> [Data to examine]
.....

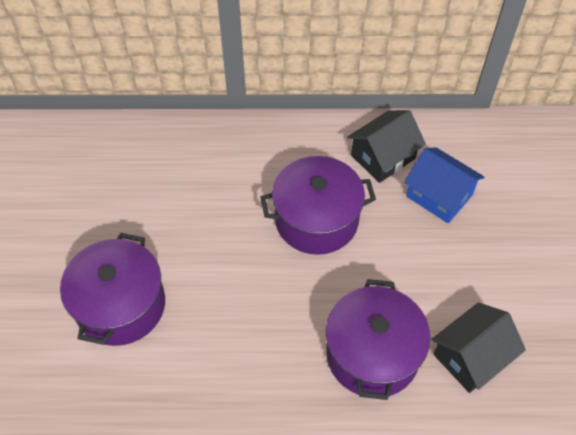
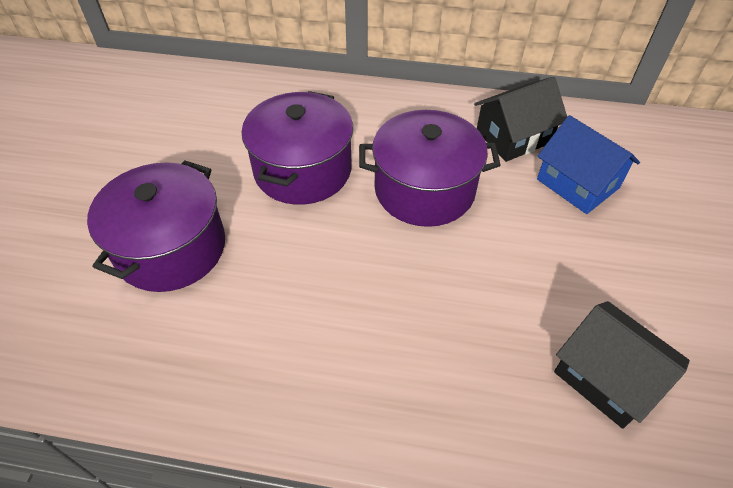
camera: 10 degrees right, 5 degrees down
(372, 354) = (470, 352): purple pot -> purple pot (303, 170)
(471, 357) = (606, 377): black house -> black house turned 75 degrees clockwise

.....

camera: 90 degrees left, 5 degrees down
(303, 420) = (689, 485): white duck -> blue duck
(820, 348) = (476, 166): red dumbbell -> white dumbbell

.....

> [Exercise prompt]
A single figure is the whole answer: the number of lines in the material above that contain "degrees".

> [Exercise solution]
3